WHAT IS BEING ASKED » Although pictures appear in the entries below, leave them out and print exactly the lines from the first line through the line containing "yellow 1x2 brick [373,185,448,307]".
[Opening AVAILABLE DATA section]
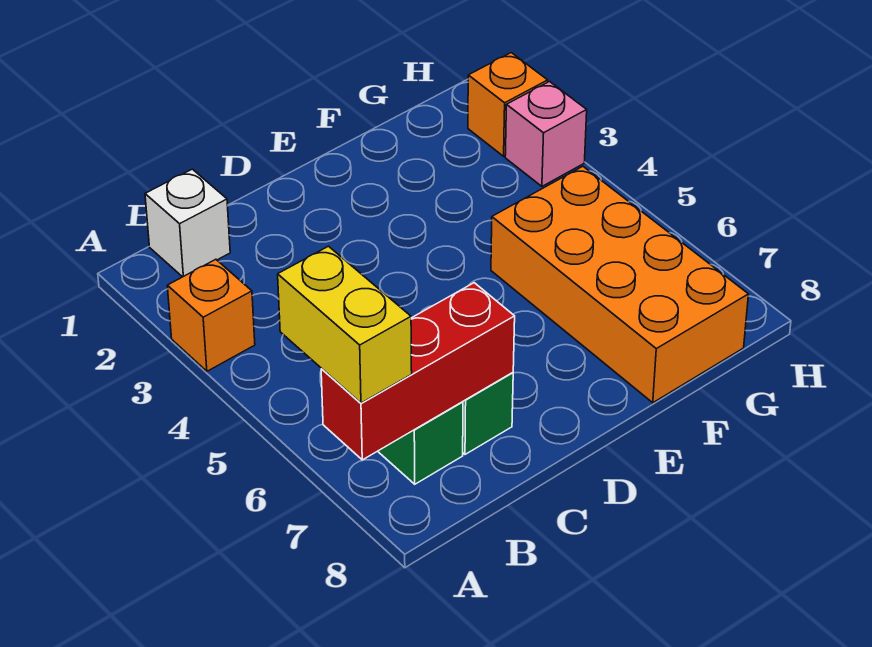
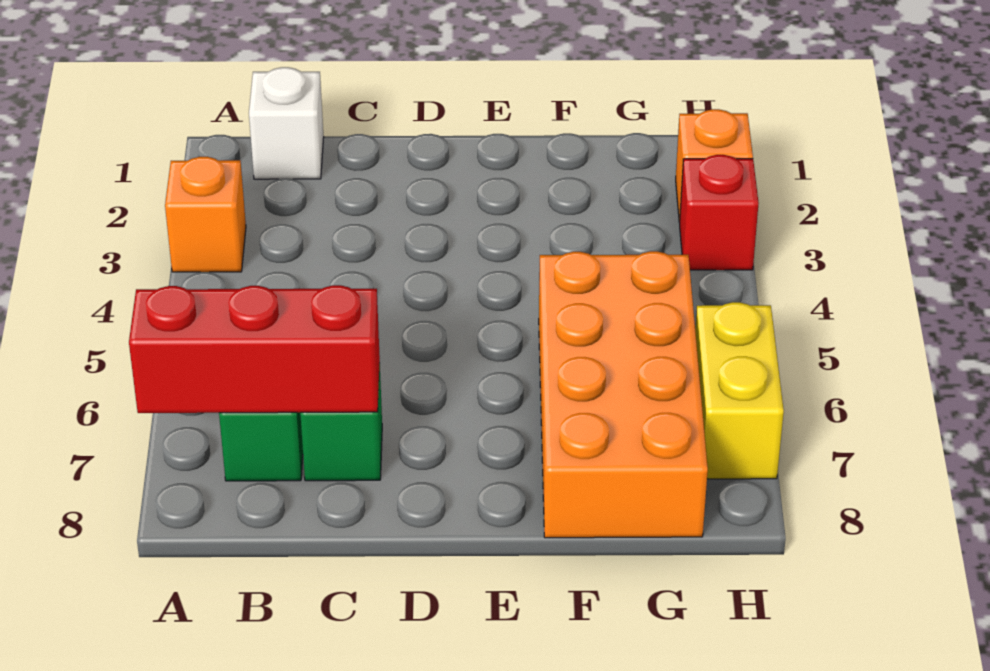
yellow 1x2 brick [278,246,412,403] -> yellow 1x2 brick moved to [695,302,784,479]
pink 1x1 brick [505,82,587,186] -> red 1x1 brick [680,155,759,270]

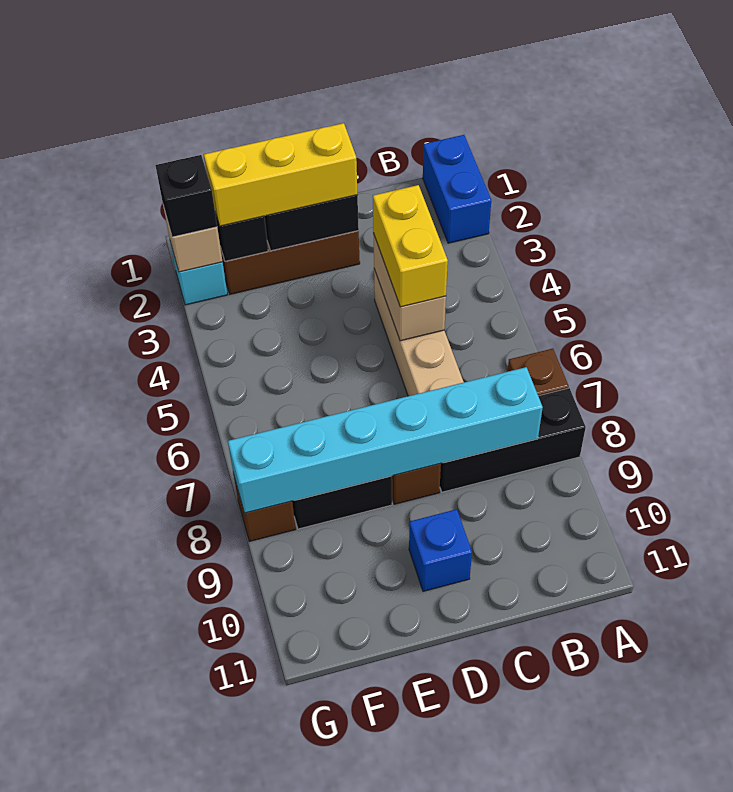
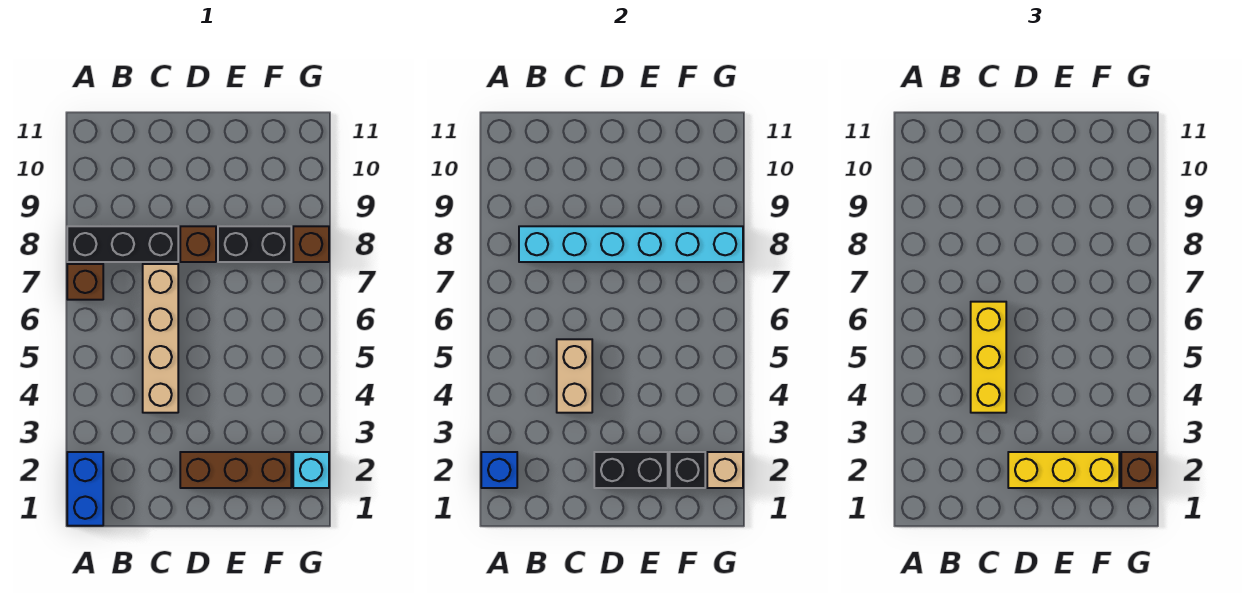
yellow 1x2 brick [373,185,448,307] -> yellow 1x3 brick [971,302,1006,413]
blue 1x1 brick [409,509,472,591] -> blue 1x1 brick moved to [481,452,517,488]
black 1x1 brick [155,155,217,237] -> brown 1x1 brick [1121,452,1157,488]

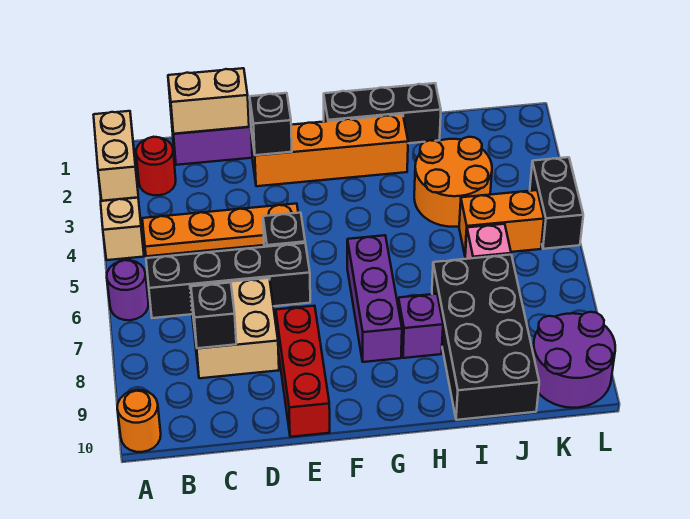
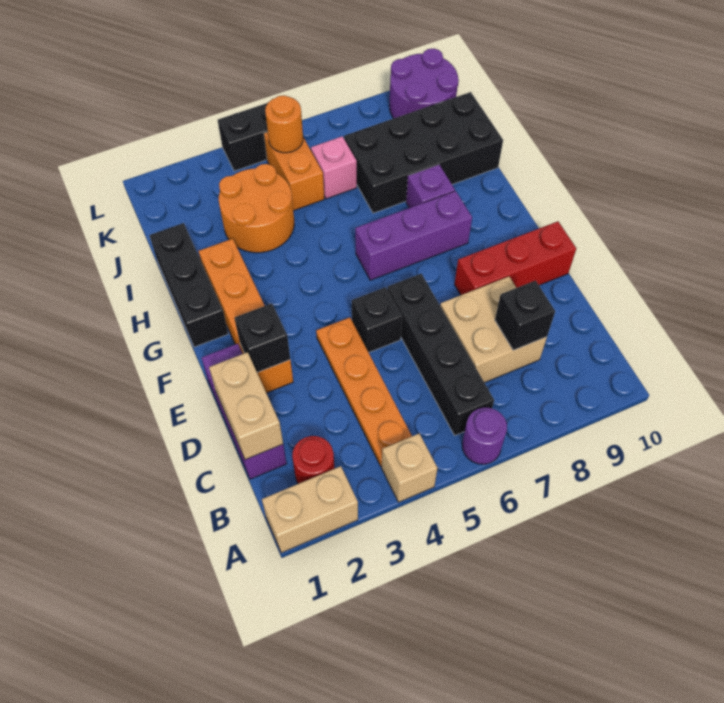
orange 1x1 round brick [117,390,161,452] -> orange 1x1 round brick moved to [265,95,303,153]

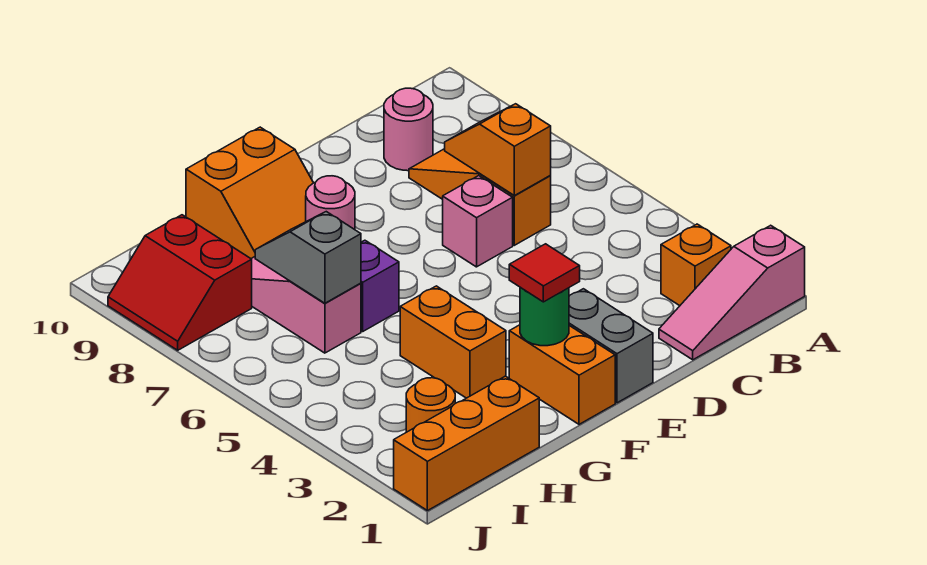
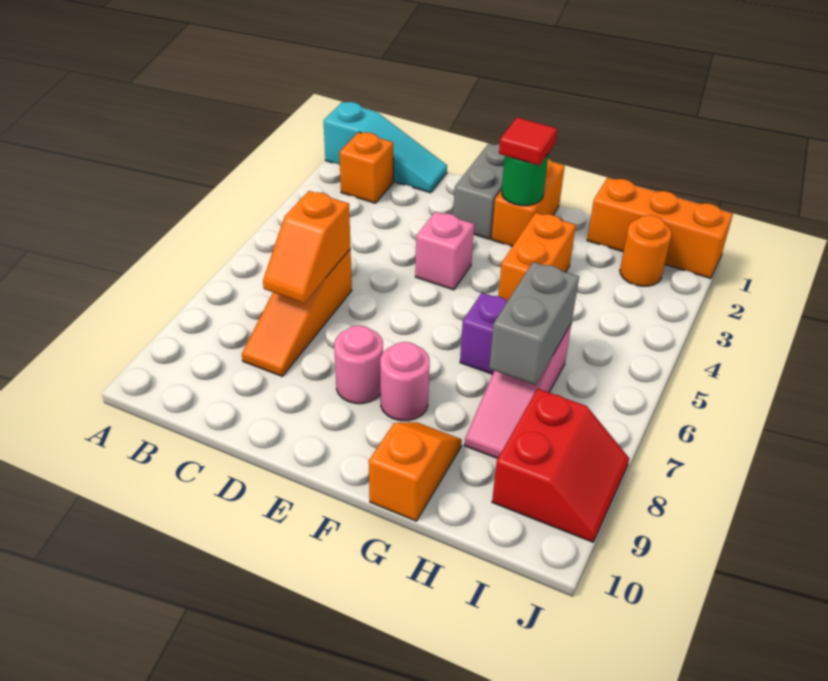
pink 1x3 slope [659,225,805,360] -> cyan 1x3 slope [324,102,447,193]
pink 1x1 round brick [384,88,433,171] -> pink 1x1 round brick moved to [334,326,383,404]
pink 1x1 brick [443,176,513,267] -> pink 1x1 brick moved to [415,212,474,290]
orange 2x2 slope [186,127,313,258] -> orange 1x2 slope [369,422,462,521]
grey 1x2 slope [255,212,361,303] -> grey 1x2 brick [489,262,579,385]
[Closing AVAILABLE DATA section]
WRITTEN ANSWER »
yellow 1x2 brick [278,246,412,403] -> yellow 1x2 brick moved to [695,302,784,479]
pink 1x1 brick [505,82,587,186] -> red 1x1 brick [680,155,759,270]

yellow 1x2 brick [373,185,448,307] -> yellow 1x3 brick [971,302,1006,413]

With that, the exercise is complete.